■ **Work to be completed**: Once the line containing "turquoise padlock [662,10,698,65]" is located, give it again exactly, together with each line that follows it to the end of the entries, and add nothing else.

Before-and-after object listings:
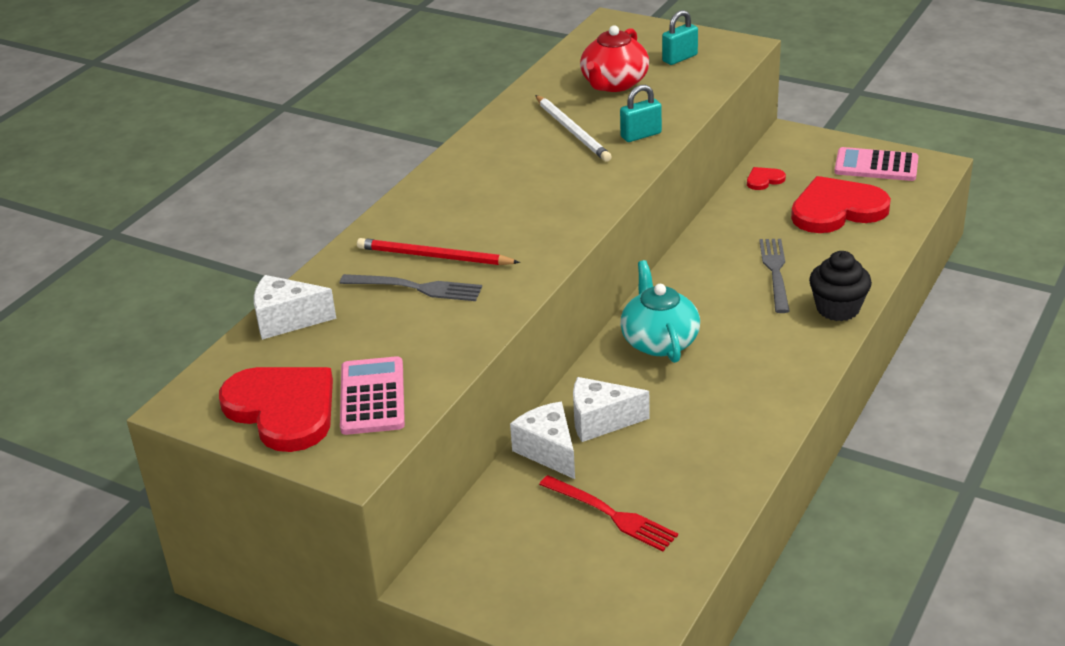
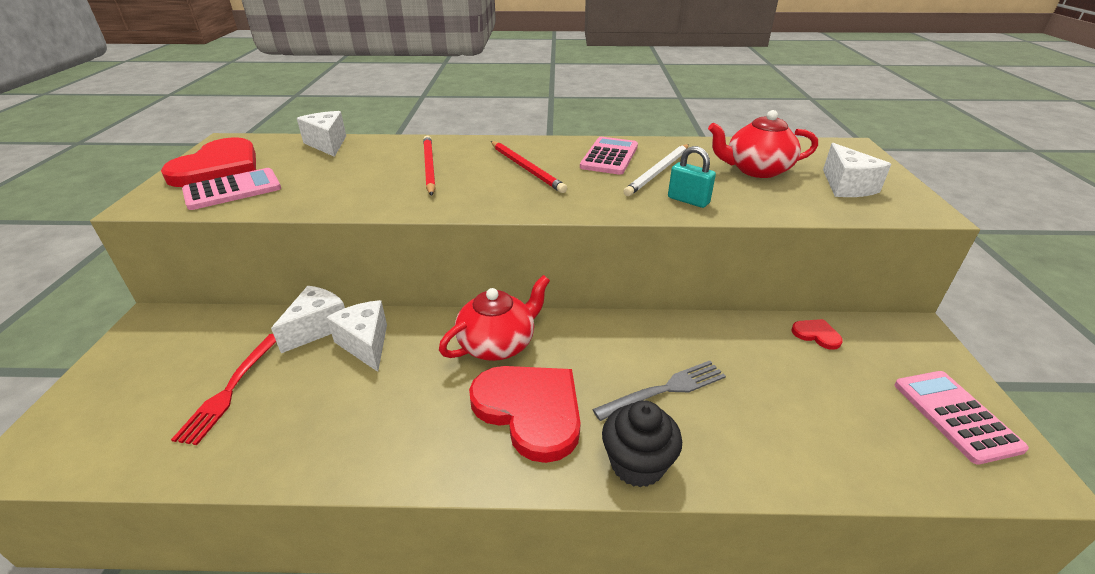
camera: 60 degrees right, 0 degrees up
grey fork [340,274,482,301] -> none
turquoise teapot [620,260,700,363] -> red teapot [439,275,550,361]
turquoise padlock [662,10,698,65] -> white cheese [823,143,891,197]
red heart [791,176,891,233] -> red heart moved to [469,366,581,463]
none -> red pencil [491,141,567,193]
none -> pink calculator [580,137,638,175]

■ **Solution to the exercise**:
turquoise padlock [662,10,698,65] -> white cheese [823,143,891,197]
red heart [791,176,891,233] -> red heart moved to [469,366,581,463]
none -> red pencil [491,141,567,193]
none -> pink calculator [580,137,638,175]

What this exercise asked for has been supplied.